** Supplied data follows **

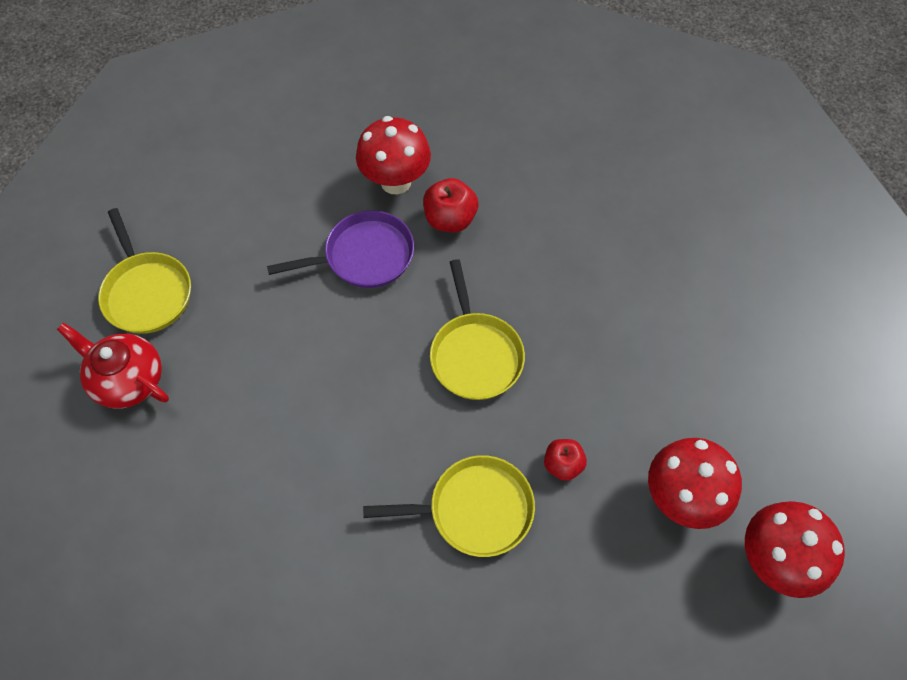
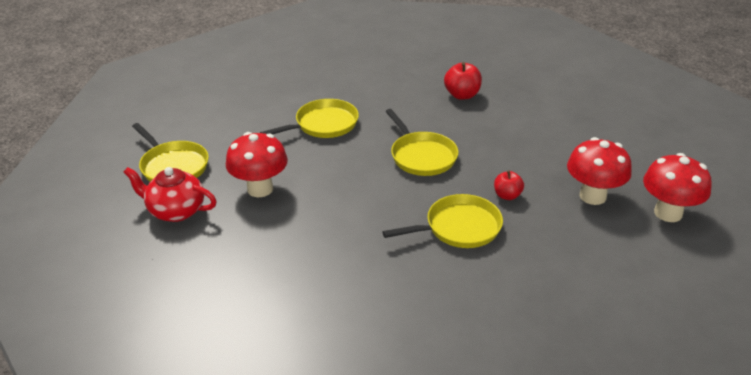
camera: 15 degrees left, 25 degrees down
(364, 256) = (323, 125): purple pan -> yellow pan
(396, 181) = (329, 89): red mushroom -> red mushroom (260, 189)
(450, 219) = (374, 100): red apple -> red apple (462, 95)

** End of Supplied data **

Goal of the exercise –
Copy everything in the listing above exactly except the pictures.

Answer for this exercise –
camera: 15 degrees left, 25 degrees down
(364, 256) = (323, 125): purple pan -> yellow pan
(396, 181) = (329, 89): red mushroom -> red mushroom (260, 189)
(450, 219) = (374, 100): red apple -> red apple (462, 95)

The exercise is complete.